> _Records for this task_
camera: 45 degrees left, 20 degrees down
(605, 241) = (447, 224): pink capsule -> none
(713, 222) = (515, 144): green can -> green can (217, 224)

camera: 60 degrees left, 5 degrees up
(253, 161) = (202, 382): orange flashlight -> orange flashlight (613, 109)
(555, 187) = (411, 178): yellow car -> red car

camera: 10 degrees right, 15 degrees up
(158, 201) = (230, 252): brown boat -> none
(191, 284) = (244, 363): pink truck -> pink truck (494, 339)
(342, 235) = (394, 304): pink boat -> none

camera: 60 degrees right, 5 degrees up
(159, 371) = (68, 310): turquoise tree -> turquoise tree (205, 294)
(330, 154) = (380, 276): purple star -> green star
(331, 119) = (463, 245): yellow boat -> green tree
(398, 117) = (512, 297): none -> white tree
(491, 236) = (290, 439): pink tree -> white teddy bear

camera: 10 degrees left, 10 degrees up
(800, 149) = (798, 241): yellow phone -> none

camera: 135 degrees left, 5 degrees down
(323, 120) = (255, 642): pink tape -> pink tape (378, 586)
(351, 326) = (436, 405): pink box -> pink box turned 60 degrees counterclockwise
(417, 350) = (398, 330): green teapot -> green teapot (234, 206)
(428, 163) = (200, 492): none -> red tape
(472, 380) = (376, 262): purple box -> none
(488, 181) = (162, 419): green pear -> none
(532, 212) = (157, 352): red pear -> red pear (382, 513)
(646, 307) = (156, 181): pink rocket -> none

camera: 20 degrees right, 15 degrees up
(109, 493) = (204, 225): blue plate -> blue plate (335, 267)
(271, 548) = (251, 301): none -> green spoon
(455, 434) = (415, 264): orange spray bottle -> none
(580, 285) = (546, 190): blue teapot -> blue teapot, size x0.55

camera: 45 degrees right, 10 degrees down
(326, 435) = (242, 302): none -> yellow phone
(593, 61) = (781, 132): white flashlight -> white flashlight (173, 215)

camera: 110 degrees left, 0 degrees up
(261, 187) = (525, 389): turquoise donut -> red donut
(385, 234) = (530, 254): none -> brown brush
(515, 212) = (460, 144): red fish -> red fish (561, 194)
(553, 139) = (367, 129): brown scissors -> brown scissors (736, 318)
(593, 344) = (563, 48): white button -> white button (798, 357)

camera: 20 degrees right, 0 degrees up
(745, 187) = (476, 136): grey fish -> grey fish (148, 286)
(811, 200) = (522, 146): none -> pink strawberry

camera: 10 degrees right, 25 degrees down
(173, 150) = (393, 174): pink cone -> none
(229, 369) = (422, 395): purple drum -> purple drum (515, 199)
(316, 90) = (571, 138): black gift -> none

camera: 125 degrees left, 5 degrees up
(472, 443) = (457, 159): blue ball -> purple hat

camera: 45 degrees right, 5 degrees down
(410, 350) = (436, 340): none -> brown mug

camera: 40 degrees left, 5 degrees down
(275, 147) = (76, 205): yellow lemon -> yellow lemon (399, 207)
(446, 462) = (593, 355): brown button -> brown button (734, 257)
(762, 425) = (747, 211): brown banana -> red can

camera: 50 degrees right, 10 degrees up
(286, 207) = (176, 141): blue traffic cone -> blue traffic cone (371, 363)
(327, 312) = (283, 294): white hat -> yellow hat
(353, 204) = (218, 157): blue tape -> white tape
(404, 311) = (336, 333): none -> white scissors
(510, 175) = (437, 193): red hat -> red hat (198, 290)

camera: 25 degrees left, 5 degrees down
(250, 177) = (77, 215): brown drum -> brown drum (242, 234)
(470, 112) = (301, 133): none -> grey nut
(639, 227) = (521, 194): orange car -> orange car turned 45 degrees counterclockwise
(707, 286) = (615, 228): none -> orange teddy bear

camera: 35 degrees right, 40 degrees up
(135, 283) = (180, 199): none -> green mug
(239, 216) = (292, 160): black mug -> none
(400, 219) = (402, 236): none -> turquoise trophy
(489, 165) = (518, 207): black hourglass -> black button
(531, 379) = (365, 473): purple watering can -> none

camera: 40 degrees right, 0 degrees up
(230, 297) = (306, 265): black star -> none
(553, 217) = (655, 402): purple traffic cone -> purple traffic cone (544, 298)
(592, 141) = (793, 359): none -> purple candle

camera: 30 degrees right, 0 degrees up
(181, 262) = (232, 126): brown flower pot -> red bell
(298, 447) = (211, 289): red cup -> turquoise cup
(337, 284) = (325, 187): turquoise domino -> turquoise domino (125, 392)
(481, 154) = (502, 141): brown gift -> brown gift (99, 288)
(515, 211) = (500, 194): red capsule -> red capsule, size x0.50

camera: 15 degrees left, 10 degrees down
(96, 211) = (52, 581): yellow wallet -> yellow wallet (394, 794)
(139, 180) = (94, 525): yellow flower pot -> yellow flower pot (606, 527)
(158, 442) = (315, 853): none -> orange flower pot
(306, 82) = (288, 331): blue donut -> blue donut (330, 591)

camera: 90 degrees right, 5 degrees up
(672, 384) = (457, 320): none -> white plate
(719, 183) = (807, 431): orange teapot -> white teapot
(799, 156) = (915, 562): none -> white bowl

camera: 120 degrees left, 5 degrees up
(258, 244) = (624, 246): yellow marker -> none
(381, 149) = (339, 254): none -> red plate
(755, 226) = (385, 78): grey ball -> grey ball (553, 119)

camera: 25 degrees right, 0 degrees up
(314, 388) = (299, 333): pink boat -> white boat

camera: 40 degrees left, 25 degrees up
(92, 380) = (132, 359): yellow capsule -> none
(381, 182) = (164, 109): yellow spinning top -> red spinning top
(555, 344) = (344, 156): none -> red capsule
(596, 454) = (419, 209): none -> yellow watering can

> _Prompt_
Within the material above, transcribe exactly the lines that run from the line holding "(158, 442) = (315, 853): none" through the line holding "(719, 183) = (807, 431): orange".

> _Result_
(158, 442) = (315, 853): none -> orange flower pot
(306, 82) = (288, 331): blue donut -> blue donut (330, 591)

camera: 90 degrees right, 5 degrees up
(672, 384) = (457, 320): none -> white plate
(719, 183) = (807, 431): orange teapot -> white teapot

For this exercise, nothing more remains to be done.